THE PROBLEM: Report, from the records below, every line where the word "went" appears.

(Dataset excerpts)

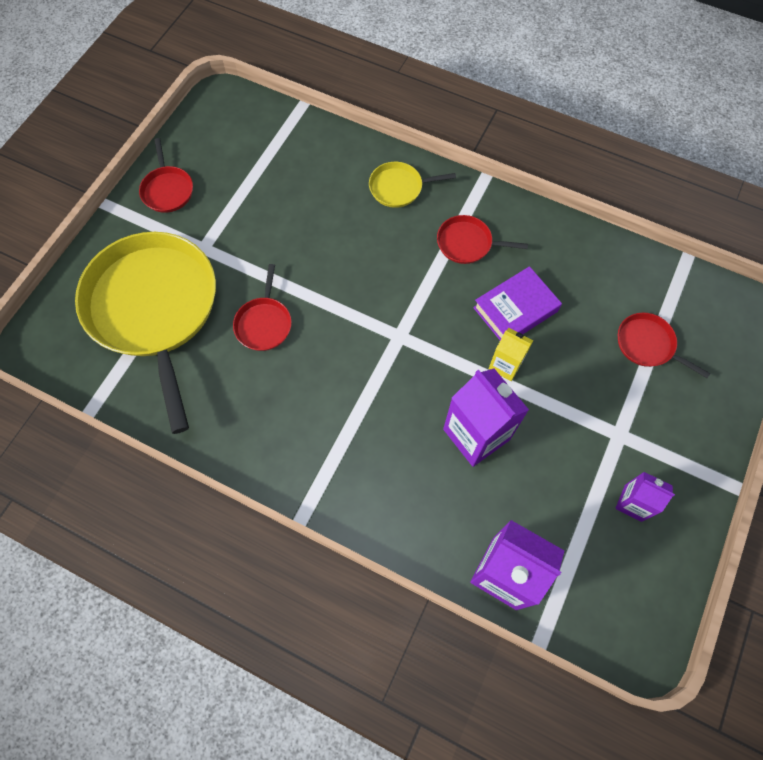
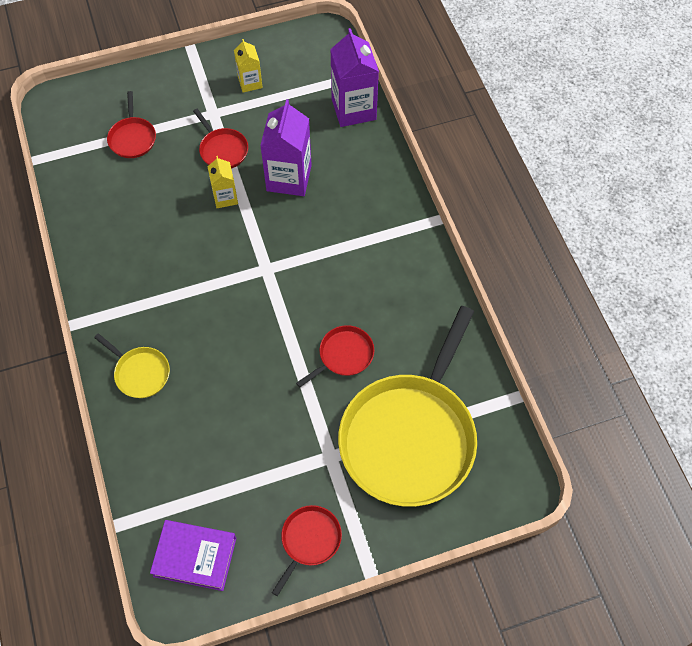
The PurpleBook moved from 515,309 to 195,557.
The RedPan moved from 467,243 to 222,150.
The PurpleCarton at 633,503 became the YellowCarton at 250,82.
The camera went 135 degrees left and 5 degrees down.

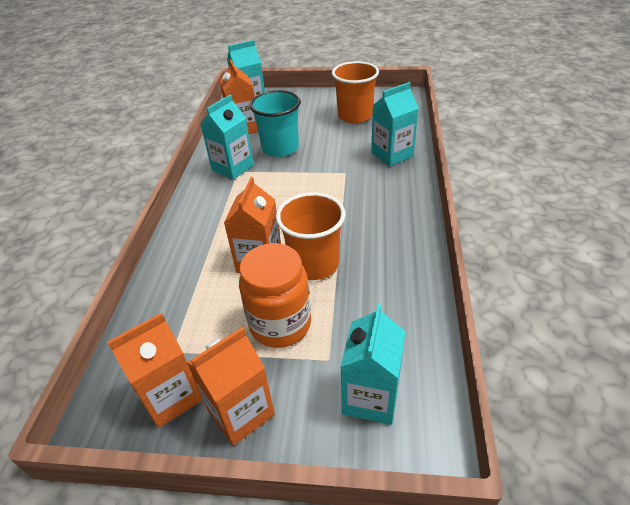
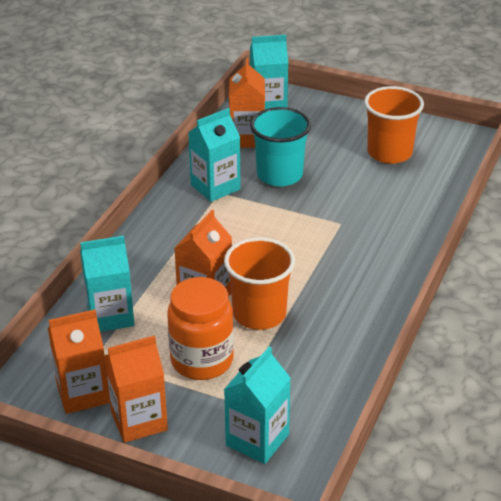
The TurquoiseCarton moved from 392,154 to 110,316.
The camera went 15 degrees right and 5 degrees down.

RESULT OF THE EXERCISE:
The camera went 135 degrees left and 5 degrees down.
The camera went 15 degrees right and 5 degrees down.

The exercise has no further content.